*Directions for this task*.
Please give back each line below unchanged; none of the pictures should appear.

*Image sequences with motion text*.
• • • •
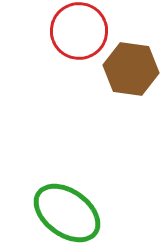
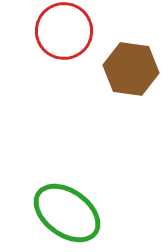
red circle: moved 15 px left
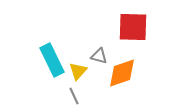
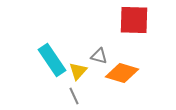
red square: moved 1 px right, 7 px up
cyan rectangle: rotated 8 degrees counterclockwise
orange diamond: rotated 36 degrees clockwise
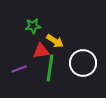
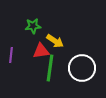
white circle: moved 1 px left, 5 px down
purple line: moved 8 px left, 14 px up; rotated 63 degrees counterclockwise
• • • •
*Output for this exercise*.
red circle: moved 15 px left
red square: moved 1 px right, 7 px up
cyan rectangle: rotated 8 degrees counterclockwise
orange diamond: rotated 36 degrees clockwise
white circle: moved 1 px left, 5 px down
purple line: moved 8 px left, 14 px up; rotated 63 degrees counterclockwise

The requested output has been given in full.